The task — Could you repeat the records below exactly, without the pictures?

[Collection entries]
----------

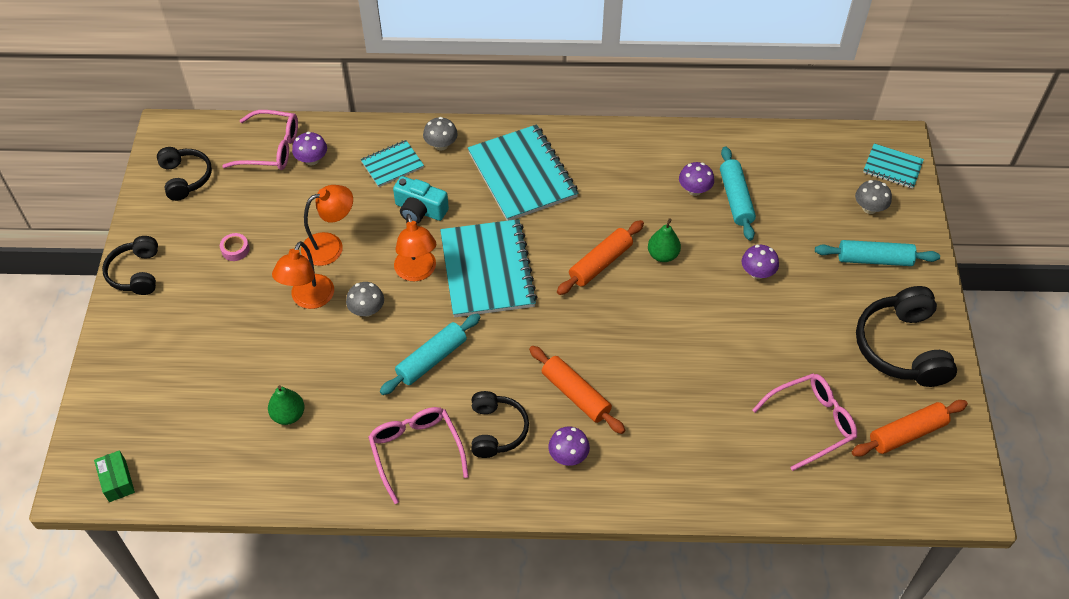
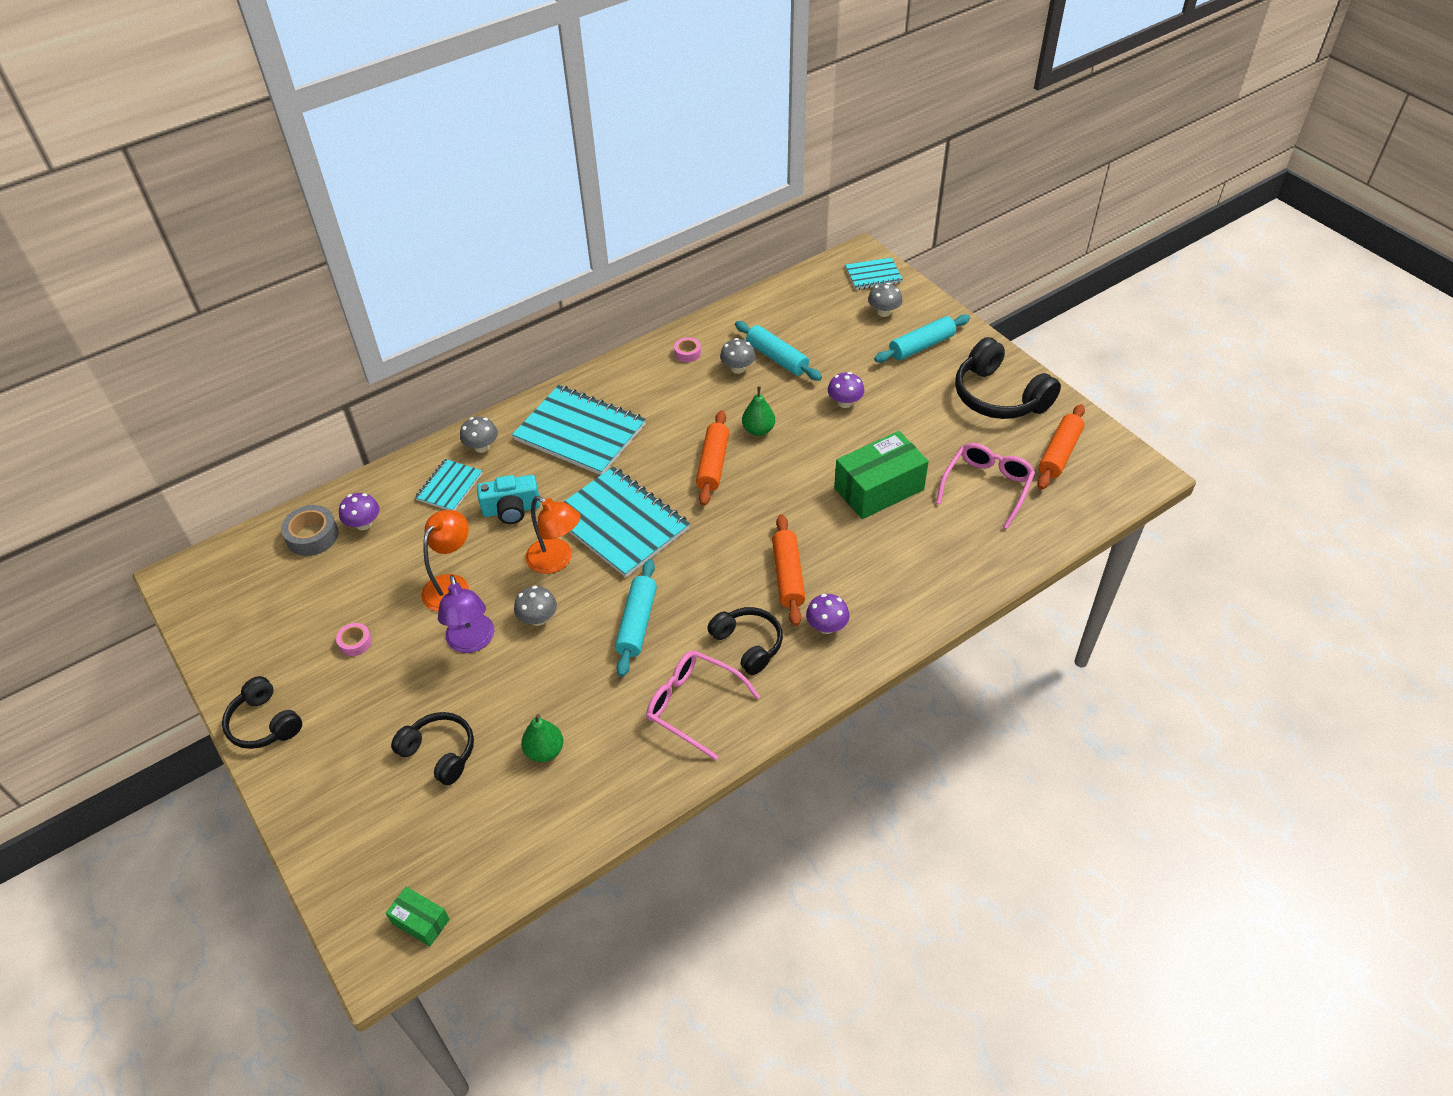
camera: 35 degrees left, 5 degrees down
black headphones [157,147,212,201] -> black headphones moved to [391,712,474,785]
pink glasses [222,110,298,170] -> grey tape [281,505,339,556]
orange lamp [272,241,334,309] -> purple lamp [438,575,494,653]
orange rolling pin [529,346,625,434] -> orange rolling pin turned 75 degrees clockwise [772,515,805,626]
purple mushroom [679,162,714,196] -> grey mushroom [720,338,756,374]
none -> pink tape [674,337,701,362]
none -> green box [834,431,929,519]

----------

Reply to the exercise —
camera: 35 degrees left, 5 degrees down
black headphones [157,147,212,201] -> black headphones moved to [391,712,474,785]
pink glasses [222,110,298,170] -> grey tape [281,505,339,556]
orange lamp [272,241,334,309] -> purple lamp [438,575,494,653]
orange rolling pin [529,346,625,434] -> orange rolling pin turned 75 degrees clockwise [772,515,805,626]
purple mushroom [679,162,714,196] -> grey mushroom [720,338,756,374]
none -> pink tape [674,337,701,362]
none -> green box [834,431,929,519]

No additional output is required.